* The problem *
Using the data beneath this instruction, retype only the lines from the one that contains "grey cap: 6 -> 8" down to the one that contains "orange mushroom: 4 -> 8", both included, exactly as they appear.

Spatial reasoning data:
=== Section Start ===

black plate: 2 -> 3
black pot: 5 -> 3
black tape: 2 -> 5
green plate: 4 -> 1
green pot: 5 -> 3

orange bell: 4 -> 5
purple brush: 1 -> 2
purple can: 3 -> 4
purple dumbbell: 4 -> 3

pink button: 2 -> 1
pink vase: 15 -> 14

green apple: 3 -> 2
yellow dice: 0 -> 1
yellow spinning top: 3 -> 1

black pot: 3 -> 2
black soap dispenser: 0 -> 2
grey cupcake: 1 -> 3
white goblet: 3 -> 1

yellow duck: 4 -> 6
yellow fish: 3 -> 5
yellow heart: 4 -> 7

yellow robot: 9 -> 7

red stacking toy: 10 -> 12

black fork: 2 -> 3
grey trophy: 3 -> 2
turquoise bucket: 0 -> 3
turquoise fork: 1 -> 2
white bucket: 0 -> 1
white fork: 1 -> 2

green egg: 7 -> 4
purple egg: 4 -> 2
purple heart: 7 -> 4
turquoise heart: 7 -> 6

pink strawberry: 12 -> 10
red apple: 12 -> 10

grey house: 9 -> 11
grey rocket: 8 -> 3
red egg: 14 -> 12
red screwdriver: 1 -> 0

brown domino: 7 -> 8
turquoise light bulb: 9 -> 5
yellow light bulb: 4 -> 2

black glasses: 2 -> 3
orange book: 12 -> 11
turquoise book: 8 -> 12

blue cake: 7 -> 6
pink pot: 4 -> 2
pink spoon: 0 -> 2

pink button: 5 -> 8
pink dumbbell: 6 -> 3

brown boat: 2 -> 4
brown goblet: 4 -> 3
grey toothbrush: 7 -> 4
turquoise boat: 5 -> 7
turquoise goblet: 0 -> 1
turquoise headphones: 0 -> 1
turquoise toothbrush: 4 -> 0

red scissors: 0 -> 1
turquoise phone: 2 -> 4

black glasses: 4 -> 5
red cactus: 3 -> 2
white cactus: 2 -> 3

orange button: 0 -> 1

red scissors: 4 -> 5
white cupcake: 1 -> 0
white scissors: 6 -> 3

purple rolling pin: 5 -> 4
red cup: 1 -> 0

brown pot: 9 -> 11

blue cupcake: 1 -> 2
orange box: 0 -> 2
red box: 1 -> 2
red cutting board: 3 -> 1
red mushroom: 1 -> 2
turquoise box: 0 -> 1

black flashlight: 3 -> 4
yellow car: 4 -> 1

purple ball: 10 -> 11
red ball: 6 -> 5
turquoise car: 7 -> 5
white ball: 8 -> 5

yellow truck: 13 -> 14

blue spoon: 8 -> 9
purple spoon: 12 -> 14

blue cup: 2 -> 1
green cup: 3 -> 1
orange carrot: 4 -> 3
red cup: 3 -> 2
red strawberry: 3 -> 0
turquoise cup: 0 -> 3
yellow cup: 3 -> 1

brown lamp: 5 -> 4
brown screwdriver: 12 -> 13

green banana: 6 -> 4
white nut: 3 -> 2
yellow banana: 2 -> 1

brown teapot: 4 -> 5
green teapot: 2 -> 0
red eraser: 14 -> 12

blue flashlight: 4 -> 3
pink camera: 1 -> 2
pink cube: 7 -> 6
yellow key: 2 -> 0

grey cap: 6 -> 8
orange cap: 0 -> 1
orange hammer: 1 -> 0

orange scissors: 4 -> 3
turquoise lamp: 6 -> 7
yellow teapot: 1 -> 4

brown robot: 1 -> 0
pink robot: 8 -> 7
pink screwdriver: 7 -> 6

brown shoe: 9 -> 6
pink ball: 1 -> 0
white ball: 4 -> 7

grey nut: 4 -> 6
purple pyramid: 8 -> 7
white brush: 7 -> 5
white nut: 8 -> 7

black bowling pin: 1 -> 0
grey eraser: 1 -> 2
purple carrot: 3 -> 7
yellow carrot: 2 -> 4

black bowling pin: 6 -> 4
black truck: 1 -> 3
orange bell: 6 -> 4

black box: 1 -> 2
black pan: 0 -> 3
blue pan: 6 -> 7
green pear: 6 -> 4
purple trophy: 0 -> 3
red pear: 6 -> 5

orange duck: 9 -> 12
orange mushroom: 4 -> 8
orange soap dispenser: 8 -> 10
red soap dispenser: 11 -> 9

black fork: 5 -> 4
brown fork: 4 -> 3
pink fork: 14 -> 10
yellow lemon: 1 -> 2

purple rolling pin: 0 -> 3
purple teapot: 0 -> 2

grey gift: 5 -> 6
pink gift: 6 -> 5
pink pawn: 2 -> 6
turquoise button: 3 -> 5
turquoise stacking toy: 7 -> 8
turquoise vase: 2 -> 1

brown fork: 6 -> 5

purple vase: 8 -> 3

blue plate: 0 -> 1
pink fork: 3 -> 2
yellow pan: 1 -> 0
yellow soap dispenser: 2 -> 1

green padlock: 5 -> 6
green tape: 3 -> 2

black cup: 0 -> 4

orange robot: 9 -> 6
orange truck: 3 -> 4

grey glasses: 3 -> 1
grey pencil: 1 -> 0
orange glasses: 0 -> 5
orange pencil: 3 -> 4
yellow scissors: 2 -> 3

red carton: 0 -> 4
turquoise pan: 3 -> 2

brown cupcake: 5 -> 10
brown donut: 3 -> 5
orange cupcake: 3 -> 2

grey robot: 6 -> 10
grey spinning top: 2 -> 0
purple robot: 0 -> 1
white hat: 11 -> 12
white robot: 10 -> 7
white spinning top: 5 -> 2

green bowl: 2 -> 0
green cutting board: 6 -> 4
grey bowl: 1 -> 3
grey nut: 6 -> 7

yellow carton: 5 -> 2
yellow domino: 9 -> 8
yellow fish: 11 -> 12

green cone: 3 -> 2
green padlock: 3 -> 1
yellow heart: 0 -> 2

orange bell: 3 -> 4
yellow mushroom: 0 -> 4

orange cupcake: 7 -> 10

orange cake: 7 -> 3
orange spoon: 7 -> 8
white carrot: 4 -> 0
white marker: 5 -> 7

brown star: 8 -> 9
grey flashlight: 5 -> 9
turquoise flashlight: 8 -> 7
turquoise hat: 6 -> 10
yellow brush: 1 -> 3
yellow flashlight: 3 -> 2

=== Section End ===

* Solution to this problem *
grey cap: 6 -> 8
orange cap: 0 -> 1
orange hammer: 1 -> 0

orange scissors: 4 -> 3
turquoise lamp: 6 -> 7
yellow teapot: 1 -> 4

brown robot: 1 -> 0
pink robot: 8 -> 7
pink screwdriver: 7 -> 6

brown shoe: 9 -> 6
pink ball: 1 -> 0
white ball: 4 -> 7

grey nut: 4 -> 6
purple pyramid: 8 -> 7
white brush: 7 -> 5
white nut: 8 -> 7

black bowling pin: 1 -> 0
grey eraser: 1 -> 2
purple carrot: 3 -> 7
yellow carrot: 2 -> 4

black bowling pin: 6 -> 4
black truck: 1 -> 3
orange bell: 6 -> 4

black box: 1 -> 2
black pan: 0 -> 3
blue pan: 6 -> 7
green pear: 6 -> 4
purple trophy: 0 -> 3
red pear: 6 -> 5

orange duck: 9 -> 12
orange mushroom: 4 -> 8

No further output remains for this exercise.